** start Input data **
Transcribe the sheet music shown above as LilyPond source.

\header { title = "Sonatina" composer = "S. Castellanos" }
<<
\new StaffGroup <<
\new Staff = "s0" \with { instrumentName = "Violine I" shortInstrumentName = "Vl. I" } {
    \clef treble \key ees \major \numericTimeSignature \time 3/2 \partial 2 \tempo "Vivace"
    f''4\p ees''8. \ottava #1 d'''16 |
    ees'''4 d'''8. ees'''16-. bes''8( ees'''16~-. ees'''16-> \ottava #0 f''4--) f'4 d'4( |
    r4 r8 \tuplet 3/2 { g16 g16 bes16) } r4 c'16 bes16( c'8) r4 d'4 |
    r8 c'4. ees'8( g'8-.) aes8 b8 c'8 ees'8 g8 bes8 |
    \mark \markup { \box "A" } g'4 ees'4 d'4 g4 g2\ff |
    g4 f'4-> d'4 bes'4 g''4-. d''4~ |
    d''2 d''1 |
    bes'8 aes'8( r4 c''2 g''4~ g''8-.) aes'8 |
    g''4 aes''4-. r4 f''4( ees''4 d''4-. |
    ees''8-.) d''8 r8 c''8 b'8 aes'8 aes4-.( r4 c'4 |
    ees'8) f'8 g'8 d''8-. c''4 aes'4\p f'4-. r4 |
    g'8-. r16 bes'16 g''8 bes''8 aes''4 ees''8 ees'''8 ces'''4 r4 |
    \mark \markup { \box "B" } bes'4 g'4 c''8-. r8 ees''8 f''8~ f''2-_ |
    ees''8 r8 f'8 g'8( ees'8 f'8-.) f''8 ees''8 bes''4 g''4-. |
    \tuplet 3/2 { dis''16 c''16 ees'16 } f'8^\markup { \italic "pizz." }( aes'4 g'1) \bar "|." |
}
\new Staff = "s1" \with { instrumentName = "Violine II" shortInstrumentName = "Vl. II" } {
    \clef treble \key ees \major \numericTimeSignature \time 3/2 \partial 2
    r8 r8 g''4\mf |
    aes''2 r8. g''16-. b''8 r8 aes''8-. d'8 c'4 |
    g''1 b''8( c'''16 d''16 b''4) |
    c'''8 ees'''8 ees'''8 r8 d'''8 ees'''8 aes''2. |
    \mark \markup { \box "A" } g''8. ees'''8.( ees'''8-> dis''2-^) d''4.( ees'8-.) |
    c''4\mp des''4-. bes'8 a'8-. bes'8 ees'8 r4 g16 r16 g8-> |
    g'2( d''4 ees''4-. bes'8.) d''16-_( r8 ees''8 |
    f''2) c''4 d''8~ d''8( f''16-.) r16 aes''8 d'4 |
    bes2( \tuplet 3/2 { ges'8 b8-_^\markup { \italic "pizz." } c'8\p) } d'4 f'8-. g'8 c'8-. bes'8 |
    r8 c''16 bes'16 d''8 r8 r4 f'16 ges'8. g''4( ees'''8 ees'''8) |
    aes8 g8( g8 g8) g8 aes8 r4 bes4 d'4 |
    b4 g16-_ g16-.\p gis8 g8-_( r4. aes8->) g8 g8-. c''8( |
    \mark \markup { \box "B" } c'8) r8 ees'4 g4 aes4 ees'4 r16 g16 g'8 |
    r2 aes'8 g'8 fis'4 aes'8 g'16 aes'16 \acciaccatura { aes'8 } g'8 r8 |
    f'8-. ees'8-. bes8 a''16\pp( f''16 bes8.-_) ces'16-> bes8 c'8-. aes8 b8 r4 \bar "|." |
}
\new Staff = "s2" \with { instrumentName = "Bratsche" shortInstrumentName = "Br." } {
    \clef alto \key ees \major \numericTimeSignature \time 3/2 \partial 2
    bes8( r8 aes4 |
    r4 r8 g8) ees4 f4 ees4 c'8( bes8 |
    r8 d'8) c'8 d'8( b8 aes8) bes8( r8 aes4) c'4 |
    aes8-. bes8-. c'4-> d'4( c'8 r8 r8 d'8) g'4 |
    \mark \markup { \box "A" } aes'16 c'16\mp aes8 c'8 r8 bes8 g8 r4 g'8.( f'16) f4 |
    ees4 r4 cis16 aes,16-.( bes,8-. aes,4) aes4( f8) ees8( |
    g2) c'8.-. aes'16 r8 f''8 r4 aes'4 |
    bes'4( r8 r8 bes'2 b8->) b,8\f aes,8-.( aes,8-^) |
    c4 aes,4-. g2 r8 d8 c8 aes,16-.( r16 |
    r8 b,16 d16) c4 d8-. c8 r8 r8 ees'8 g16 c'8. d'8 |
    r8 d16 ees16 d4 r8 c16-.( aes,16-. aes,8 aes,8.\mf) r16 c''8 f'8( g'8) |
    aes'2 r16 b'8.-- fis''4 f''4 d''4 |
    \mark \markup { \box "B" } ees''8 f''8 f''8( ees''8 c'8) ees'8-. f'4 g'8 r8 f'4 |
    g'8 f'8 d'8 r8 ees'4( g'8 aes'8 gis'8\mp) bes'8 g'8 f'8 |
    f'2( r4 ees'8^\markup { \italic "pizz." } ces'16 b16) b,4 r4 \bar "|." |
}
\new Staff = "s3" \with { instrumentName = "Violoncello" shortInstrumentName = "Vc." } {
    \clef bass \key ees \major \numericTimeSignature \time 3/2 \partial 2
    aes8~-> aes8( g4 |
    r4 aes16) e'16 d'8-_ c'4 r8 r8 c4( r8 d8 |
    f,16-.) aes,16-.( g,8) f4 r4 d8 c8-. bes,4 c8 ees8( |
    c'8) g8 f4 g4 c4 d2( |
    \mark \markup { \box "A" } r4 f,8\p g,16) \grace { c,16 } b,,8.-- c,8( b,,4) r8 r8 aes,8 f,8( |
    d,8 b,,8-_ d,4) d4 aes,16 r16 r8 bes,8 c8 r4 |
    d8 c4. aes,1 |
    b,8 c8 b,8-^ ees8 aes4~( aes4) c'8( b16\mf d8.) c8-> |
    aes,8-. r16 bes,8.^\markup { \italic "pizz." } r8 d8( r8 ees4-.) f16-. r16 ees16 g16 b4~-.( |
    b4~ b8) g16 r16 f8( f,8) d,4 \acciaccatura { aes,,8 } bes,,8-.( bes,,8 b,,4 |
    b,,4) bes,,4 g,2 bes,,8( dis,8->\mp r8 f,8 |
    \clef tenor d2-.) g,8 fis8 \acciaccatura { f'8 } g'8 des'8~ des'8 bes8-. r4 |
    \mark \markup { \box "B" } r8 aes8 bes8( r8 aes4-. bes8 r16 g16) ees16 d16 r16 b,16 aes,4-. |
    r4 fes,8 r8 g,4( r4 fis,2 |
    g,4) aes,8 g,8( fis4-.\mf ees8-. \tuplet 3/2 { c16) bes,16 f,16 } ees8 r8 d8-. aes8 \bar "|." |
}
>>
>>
** end Input data **
◆ Problem statement ◆
Gather every line in the rows above that contains the string "partial", including lines where it appears inside a longer word. Copy each of those lines in full.

◆ Solution for this task ◆
    \clef treble \key ees \major \numericTimeSignature \time 3/2 \partial 2 \tempo "Vivace"
    \clef treble \key ees \major \numericTimeSignature \time 3/2 \partial 2
    \clef alto \key ees \major \numericTimeSignature \time 3/2 \partial 2
    \clef bass \key ees \major \numericTimeSignature \time 3/2 \partial 2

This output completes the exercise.